Determine how many lines of the listing contain the string "numericTimeSignature". Reply with the number alone.

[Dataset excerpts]
· · · · · · ·

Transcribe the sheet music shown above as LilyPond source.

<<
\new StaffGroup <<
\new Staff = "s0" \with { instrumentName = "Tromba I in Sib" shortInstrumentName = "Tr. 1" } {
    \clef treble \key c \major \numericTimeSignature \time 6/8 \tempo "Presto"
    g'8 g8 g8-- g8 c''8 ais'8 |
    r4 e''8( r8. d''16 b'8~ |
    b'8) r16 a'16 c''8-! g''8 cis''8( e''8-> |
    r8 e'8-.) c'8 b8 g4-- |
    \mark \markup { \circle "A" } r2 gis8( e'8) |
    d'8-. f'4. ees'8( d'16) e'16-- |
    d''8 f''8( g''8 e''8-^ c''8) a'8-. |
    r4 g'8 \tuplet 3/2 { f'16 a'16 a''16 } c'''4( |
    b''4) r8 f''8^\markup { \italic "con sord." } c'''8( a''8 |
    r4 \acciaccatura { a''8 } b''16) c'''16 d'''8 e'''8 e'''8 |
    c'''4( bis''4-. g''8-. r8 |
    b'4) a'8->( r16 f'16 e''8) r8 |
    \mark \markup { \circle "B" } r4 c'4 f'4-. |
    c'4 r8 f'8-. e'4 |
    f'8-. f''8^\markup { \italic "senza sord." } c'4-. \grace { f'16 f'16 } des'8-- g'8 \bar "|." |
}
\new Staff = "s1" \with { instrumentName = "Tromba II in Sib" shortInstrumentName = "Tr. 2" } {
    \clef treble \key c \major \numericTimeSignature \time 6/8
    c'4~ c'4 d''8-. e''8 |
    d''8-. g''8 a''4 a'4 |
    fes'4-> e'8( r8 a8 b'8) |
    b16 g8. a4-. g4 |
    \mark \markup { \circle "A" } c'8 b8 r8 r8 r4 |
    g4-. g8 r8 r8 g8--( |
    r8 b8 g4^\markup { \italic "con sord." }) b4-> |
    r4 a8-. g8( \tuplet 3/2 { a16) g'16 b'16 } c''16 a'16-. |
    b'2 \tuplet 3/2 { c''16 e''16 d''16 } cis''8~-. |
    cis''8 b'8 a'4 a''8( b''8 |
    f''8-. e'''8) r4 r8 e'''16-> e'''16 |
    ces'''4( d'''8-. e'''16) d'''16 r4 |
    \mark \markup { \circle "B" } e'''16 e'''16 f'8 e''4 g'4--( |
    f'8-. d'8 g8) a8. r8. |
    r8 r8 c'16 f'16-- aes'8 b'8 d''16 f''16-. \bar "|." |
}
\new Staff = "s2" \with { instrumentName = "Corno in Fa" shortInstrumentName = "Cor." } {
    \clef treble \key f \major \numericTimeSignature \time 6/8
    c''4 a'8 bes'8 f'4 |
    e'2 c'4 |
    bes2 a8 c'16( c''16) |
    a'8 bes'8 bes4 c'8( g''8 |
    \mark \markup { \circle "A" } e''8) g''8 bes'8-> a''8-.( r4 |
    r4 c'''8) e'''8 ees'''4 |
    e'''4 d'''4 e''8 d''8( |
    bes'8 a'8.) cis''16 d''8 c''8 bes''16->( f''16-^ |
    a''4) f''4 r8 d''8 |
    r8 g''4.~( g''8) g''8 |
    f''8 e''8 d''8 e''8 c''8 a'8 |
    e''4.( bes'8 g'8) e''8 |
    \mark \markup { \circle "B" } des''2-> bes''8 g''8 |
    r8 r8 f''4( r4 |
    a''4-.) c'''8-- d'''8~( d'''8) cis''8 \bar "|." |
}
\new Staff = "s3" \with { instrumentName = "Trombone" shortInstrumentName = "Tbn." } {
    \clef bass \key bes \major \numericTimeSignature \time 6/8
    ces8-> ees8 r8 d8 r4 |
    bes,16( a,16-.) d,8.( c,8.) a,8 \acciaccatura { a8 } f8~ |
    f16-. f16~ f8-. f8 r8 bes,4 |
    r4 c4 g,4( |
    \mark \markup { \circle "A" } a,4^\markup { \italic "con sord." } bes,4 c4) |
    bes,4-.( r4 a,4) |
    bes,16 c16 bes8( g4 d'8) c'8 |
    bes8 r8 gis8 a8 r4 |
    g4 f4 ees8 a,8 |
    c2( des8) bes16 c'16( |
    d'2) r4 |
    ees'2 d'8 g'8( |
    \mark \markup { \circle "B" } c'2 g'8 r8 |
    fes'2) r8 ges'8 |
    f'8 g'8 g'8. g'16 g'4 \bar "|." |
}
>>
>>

· · · · · · ·

REPLY TO THE EXERCISE:
4